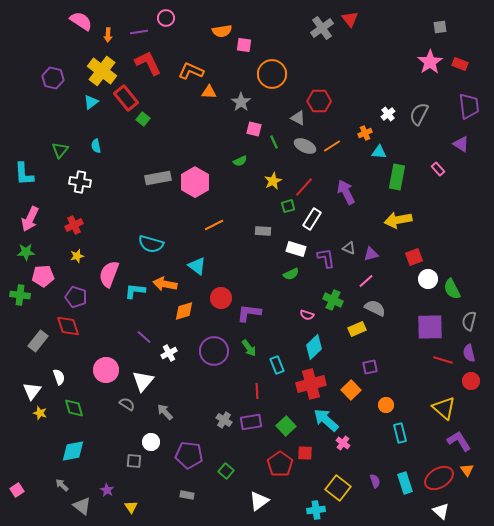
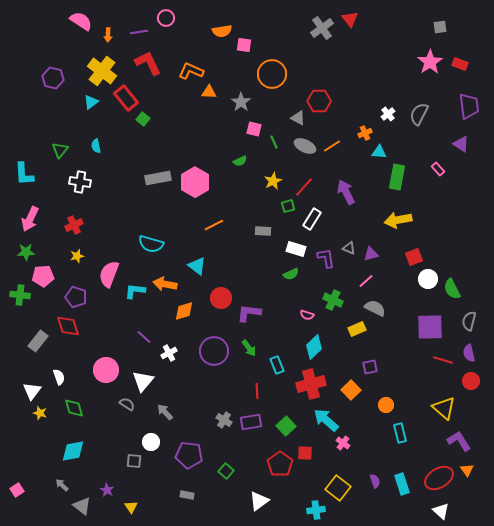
cyan rectangle at (405, 483): moved 3 px left, 1 px down
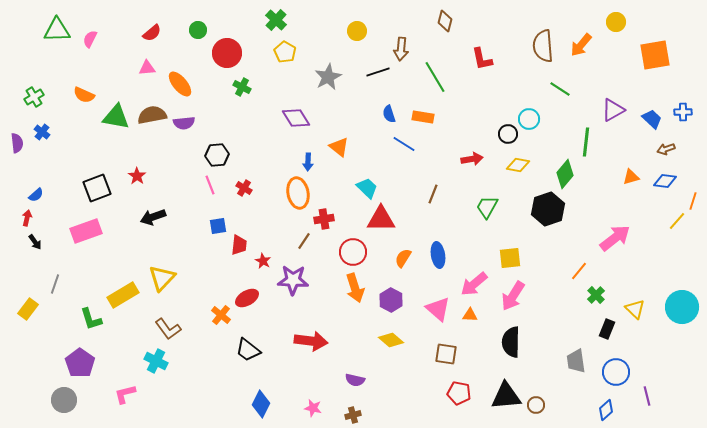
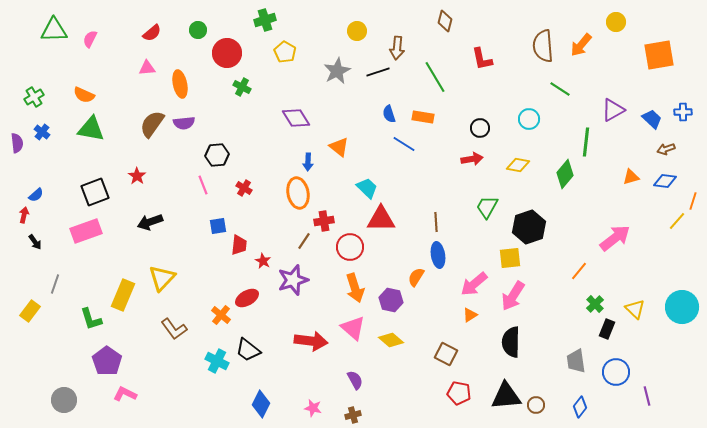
green cross at (276, 20): moved 11 px left; rotated 30 degrees clockwise
green triangle at (57, 30): moved 3 px left
brown arrow at (401, 49): moved 4 px left, 1 px up
orange square at (655, 55): moved 4 px right
gray star at (328, 77): moved 9 px right, 6 px up
orange ellipse at (180, 84): rotated 28 degrees clockwise
brown semicircle at (152, 115): moved 9 px down; rotated 44 degrees counterclockwise
green triangle at (116, 117): moved 25 px left, 12 px down
black circle at (508, 134): moved 28 px left, 6 px up
pink line at (210, 185): moved 7 px left
black square at (97, 188): moved 2 px left, 4 px down
brown line at (433, 194): moved 3 px right, 28 px down; rotated 24 degrees counterclockwise
black hexagon at (548, 209): moved 19 px left, 18 px down
black arrow at (153, 217): moved 3 px left, 5 px down
red arrow at (27, 218): moved 3 px left, 3 px up
red cross at (324, 219): moved 2 px down
red circle at (353, 252): moved 3 px left, 5 px up
orange semicircle at (403, 258): moved 13 px right, 19 px down
purple star at (293, 280): rotated 20 degrees counterclockwise
yellow rectangle at (123, 295): rotated 36 degrees counterclockwise
green cross at (596, 295): moved 1 px left, 9 px down
purple hexagon at (391, 300): rotated 15 degrees counterclockwise
yellow rectangle at (28, 309): moved 2 px right, 2 px down
pink triangle at (438, 309): moved 85 px left, 19 px down
orange triangle at (470, 315): rotated 35 degrees counterclockwise
brown L-shape at (168, 329): moved 6 px right
brown square at (446, 354): rotated 20 degrees clockwise
cyan cross at (156, 361): moved 61 px right
purple pentagon at (80, 363): moved 27 px right, 2 px up
purple semicircle at (355, 380): rotated 132 degrees counterclockwise
pink L-shape at (125, 394): rotated 40 degrees clockwise
blue diamond at (606, 410): moved 26 px left, 3 px up; rotated 10 degrees counterclockwise
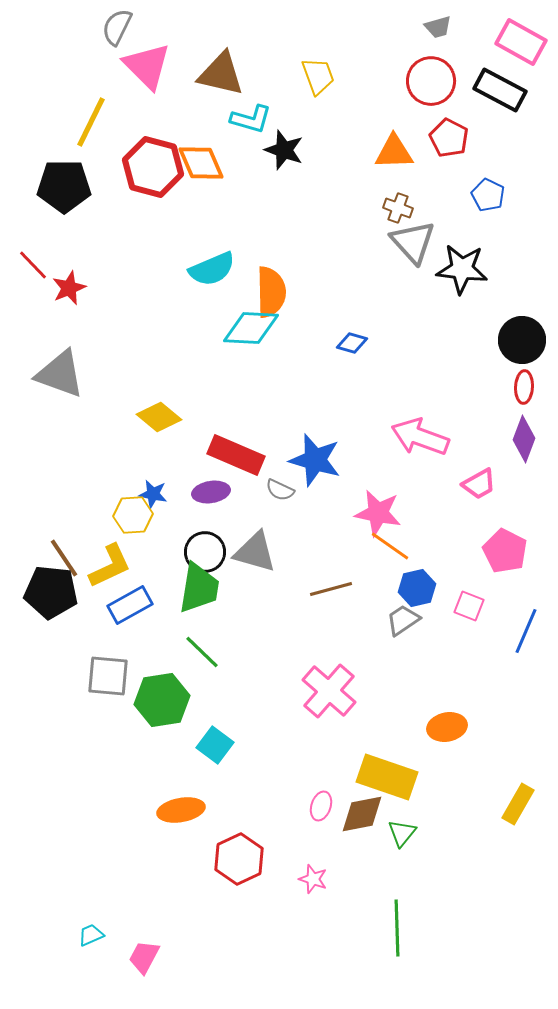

________________

**TASK TO COMPLETE**
After locating the line containing "orange semicircle at" in the entries above, repeat only it and each later line through the end, exactly, without any pictures.

**RESPONSE**
orange semicircle at (403, 258): moved 13 px right, 19 px down
purple star at (293, 280): rotated 20 degrees counterclockwise
yellow rectangle at (123, 295): rotated 36 degrees counterclockwise
green cross at (596, 295): moved 1 px left, 9 px down
purple hexagon at (391, 300): rotated 15 degrees counterclockwise
yellow rectangle at (28, 309): moved 2 px right, 2 px down
pink triangle at (438, 309): moved 85 px left, 19 px down
orange triangle at (470, 315): rotated 35 degrees counterclockwise
brown L-shape at (168, 329): moved 6 px right
brown square at (446, 354): rotated 20 degrees clockwise
cyan cross at (156, 361): moved 61 px right
purple pentagon at (80, 363): moved 27 px right, 2 px up
purple semicircle at (355, 380): rotated 132 degrees counterclockwise
pink L-shape at (125, 394): rotated 40 degrees clockwise
blue diamond at (606, 410): moved 26 px left, 3 px up; rotated 10 degrees counterclockwise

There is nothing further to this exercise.